§ Task item
Scan the entries below. List each line with "PinkShoe".

§ Data
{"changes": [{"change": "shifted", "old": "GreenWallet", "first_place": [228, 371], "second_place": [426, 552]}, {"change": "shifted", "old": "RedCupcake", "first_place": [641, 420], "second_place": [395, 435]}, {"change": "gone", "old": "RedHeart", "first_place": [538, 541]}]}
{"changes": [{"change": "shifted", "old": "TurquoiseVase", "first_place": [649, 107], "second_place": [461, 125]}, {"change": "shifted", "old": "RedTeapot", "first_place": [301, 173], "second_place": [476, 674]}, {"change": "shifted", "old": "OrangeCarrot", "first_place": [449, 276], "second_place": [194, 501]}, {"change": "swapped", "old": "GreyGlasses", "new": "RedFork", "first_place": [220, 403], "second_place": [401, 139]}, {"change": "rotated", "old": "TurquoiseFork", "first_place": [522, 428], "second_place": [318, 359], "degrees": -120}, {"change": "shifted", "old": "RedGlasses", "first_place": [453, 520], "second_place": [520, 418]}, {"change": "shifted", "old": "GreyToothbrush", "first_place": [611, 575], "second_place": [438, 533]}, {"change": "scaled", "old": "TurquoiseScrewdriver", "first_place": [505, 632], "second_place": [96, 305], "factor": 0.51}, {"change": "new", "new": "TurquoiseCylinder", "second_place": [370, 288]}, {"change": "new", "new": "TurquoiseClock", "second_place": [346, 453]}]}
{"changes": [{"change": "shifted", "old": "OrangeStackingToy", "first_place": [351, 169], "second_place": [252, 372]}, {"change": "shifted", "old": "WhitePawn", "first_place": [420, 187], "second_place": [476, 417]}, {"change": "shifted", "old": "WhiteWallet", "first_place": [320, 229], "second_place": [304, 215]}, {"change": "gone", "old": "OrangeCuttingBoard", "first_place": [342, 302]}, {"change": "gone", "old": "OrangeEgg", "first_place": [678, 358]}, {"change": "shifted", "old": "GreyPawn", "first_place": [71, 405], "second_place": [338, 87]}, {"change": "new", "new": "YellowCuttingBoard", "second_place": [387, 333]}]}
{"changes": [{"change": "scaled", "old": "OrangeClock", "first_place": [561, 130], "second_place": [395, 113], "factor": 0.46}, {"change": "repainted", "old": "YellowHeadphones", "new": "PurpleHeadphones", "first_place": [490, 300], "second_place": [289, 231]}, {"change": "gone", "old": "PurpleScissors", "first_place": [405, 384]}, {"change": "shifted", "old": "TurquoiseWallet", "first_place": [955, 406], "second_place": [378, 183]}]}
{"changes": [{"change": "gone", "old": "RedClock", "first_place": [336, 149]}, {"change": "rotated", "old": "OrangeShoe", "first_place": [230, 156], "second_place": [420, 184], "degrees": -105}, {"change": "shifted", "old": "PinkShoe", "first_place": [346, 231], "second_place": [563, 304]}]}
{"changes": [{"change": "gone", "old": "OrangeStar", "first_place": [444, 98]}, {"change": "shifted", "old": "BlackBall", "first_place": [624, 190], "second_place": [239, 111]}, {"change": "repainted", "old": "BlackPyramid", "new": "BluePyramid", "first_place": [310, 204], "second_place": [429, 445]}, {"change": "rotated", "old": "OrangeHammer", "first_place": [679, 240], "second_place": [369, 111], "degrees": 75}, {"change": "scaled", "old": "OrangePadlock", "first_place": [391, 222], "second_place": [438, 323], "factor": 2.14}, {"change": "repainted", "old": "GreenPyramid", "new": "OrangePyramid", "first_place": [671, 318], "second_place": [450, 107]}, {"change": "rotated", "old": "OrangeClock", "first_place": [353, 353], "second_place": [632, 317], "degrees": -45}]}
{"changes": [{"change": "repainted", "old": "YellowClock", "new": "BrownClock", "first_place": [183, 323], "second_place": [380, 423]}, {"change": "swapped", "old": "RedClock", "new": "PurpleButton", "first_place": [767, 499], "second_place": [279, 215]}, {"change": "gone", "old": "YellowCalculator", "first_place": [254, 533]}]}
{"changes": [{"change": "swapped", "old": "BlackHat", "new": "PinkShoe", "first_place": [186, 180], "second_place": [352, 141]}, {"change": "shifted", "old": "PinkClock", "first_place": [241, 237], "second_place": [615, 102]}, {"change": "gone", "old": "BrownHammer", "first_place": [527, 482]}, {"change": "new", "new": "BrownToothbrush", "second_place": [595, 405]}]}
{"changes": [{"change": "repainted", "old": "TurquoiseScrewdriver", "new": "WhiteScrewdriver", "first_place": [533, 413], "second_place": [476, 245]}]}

§ Answer to this task
{"changes": [{"change": "gone", "old": "RedClock", "first_place": [336, 149]}, {"change": "rotated", "old": "OrangeShoe", "first_place": [230, 156], "second_place": [420, 184], "degrees": -105}, {"change": "shifted", "old": "PinkShoe", "first_place": [346, 231], "second_place": [563, 304]}]}
{"changes": [{"change": "swapped", "old": "BlackHat", "new": "PinkShoe", "first_place": [186, 180], "second_place": [352, 141]}, {"change": "shifted", "old": "PinkClock", "first_place": [241, 237], "second_place": [615, 102]}, {"change": "gone", "old": "BrownHammer", "first_place": [527, 482]}, {"change": "new", "new": "BrownToothbrush", "second_place": [595, 405]}]}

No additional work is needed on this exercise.